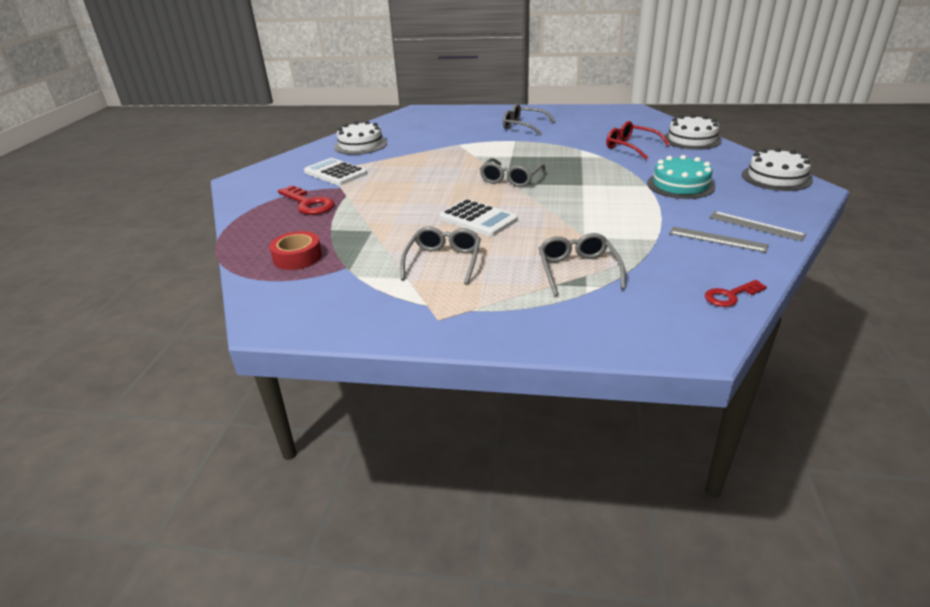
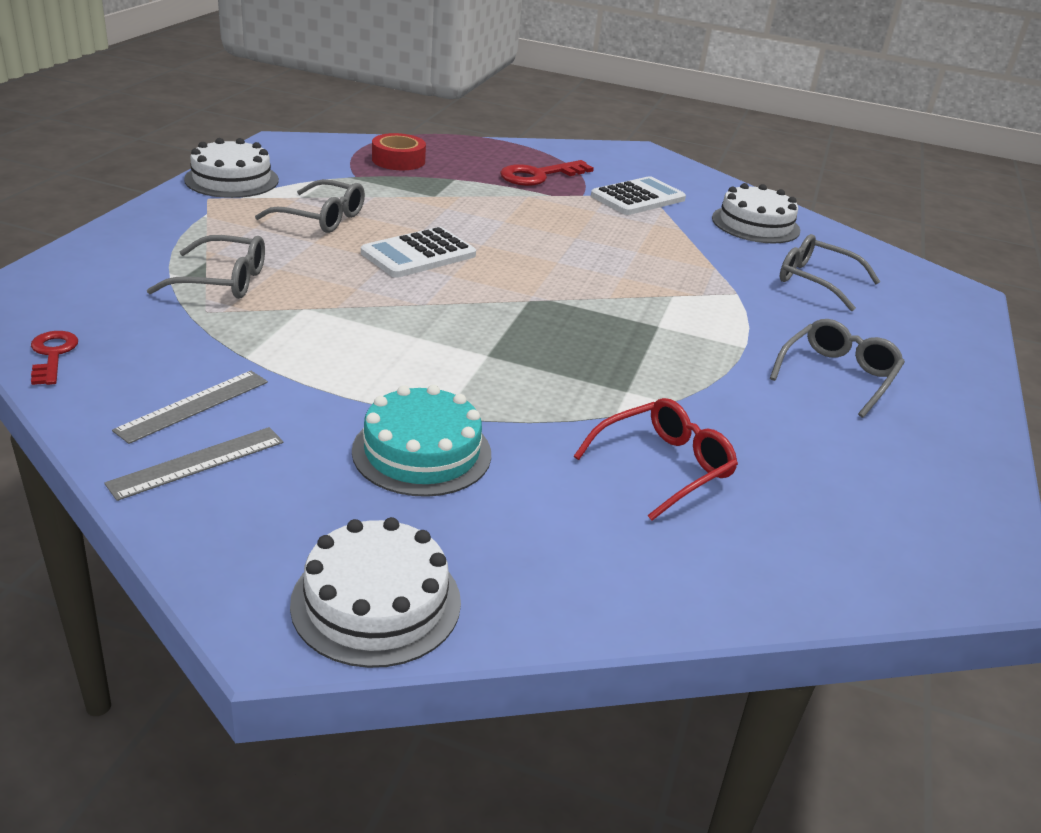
camera: 95 degrees right, 0 degrees up
(510, 179) = (548, 303): grey glasses -> grey glasses (816, 281)
(691, 139) = (690, 579): white cake -> white cake (232, 180)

##############################

In your copy, the listing above should appear word for word, with no images.

camera: 95 degrees right, 0 degrees up
(510, 179) = (548, 303): grey glasses -> grey glasses (816, 281)
(691, 139) = (690, 579): white cake -> white cake (232, 180)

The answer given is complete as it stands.